→ EXERCISE
Set the pictures aside and return each record below precisely as written.

**** ENTRIES SHOWN

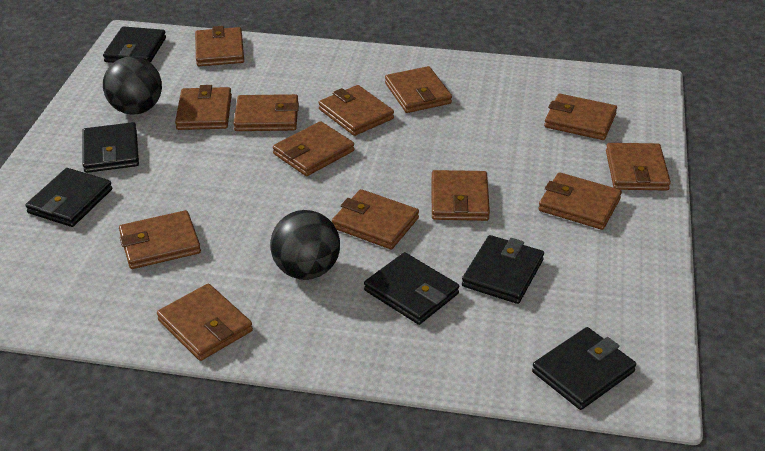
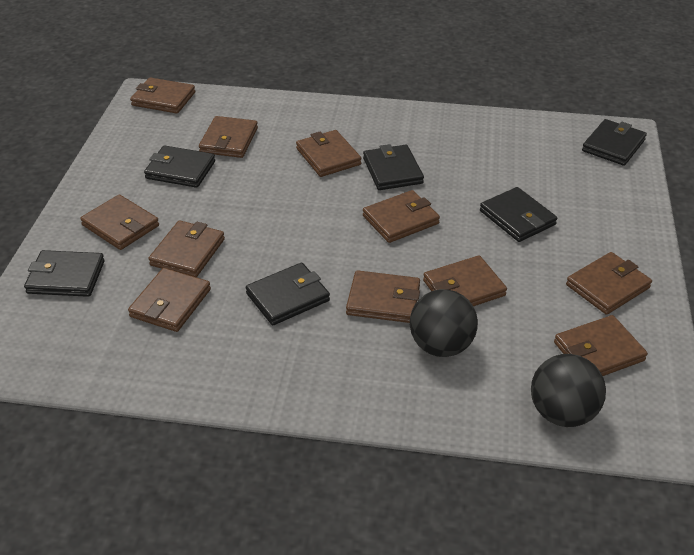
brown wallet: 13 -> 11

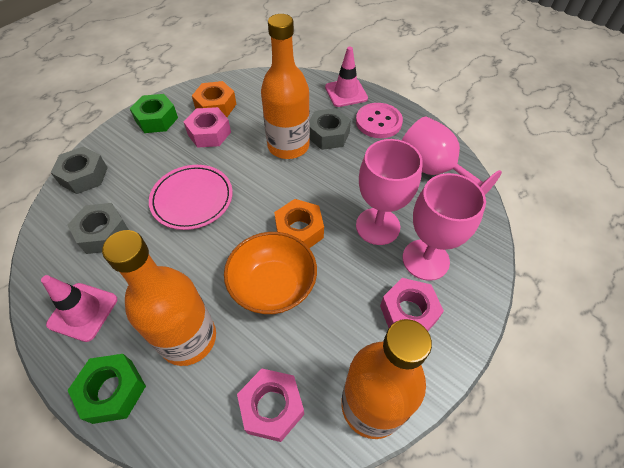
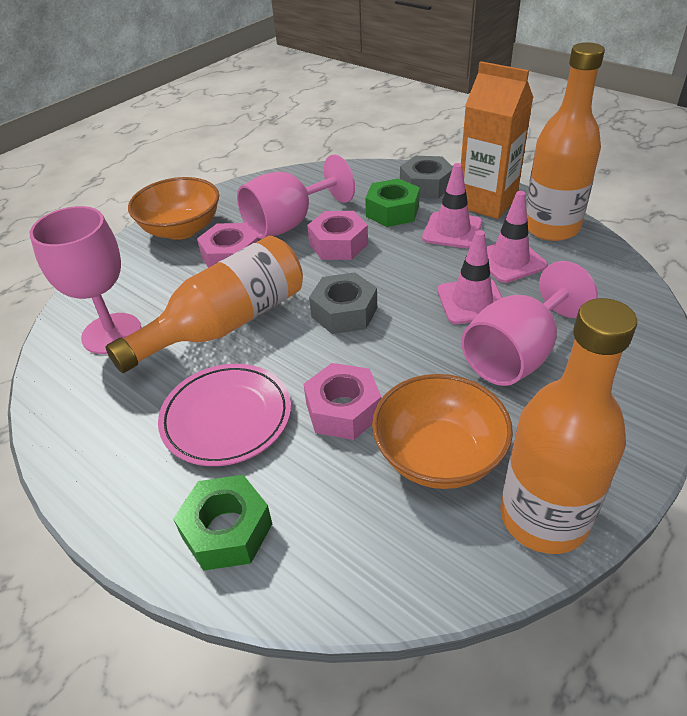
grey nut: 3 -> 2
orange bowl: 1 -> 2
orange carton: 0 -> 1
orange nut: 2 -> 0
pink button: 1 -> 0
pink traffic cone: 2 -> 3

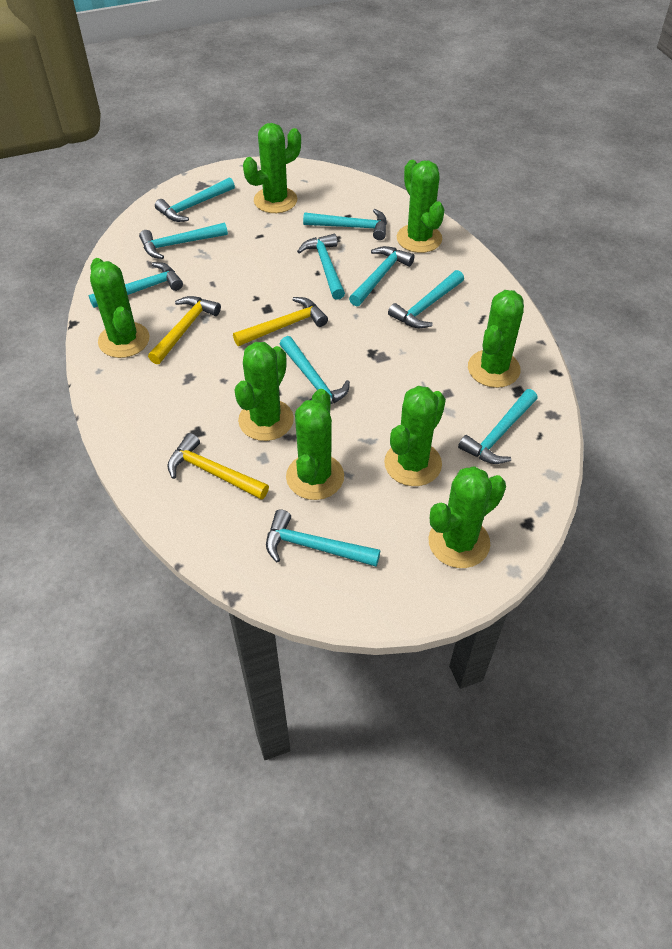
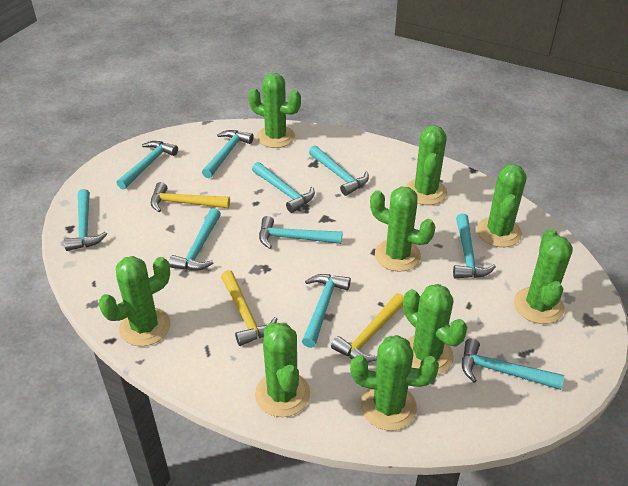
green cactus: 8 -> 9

********

→ RESPONSE TO THE EXERCISE
brown wallet: 13 -> 11

grey nut: 3 -> 2
orange bowl: 1 -> 2
orange carton: 0 -> 1
orange nut: 2 -> 0
pink button: 1 -> 0
pink traffic cone: 2 -> 3

green cactus: 8 -> 9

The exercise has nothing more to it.